**WHAT IS REQUIRED**
Find every line in the records below that contains the word "action", matching case exactly, and copy each of those lines in full.

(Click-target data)
★ ★ ★ ★ ★

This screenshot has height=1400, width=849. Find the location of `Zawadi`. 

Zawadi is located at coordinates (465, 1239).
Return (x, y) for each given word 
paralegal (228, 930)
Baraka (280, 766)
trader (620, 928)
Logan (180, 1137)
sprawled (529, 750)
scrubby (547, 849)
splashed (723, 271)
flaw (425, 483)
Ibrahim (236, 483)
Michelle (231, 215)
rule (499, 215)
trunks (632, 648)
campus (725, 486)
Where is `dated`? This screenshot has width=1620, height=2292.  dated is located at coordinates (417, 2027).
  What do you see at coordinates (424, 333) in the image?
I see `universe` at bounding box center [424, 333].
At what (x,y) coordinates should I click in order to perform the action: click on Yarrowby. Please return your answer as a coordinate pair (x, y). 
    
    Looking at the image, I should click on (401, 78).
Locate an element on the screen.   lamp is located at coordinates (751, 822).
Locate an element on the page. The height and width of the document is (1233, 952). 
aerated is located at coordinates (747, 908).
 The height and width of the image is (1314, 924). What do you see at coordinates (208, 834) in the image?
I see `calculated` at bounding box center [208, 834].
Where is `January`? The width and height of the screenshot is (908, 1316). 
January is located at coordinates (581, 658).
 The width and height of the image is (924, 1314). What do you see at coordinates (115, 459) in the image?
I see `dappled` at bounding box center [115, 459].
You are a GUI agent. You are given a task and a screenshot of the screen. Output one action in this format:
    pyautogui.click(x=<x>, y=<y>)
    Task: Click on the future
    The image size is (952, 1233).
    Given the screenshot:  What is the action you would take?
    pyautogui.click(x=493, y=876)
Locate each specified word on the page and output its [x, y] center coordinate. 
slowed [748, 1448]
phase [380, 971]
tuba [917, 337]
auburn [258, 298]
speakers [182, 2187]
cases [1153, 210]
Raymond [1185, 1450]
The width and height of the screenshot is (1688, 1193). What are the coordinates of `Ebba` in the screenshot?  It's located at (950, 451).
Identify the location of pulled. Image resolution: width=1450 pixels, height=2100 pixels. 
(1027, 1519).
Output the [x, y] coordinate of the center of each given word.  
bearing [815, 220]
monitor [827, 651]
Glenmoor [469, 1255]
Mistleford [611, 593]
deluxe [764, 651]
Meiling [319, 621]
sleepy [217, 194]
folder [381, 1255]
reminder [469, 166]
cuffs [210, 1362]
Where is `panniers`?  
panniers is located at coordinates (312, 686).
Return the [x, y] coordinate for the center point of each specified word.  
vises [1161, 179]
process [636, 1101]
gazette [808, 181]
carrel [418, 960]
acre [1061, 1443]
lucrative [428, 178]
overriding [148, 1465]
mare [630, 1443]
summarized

★ ★ ★ ★ ★

**WORKED ANSWER**
At what (x,y) coordinates should I click in order to perform the action: click on Yarrowby. Please return your answer as a coordinate pair (x, y). 
You are a GUI agent. You are given a task and a screenshot of the screen. Output one action in this format:
    Given the screenshot:  What is the action you would take?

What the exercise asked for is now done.